(Beginning of PROVIDED DATA)

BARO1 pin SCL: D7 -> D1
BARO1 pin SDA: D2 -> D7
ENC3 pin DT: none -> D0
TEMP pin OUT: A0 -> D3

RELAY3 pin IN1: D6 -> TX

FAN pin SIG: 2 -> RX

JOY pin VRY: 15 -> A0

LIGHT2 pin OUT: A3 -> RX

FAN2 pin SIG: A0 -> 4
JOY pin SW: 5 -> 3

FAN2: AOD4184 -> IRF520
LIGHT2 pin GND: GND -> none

(End of PROVIDED DATA)

Would you retype all of the lines shown above, exactly as given?

BARO1 pin SCL: D7 -> D1
BARO1 pin SDA: D2 -> D7
ENC3 pin DT: none -> D0
TEMP pin OUT: A0 -> D3

RELAY3 pin IN1: D6 -> TX

FAN pin SIG: 2 -> RX

JOY pin VRY: 15 -> A0

LIGHT2 pin OUT: A3 -> RX

FAN2 pin SIG: A0 -> 4
JOY pin SW: 5 -> 3

FAN2: AOD4184 -> IRF520
LIGHT2 pin GND: GND -> none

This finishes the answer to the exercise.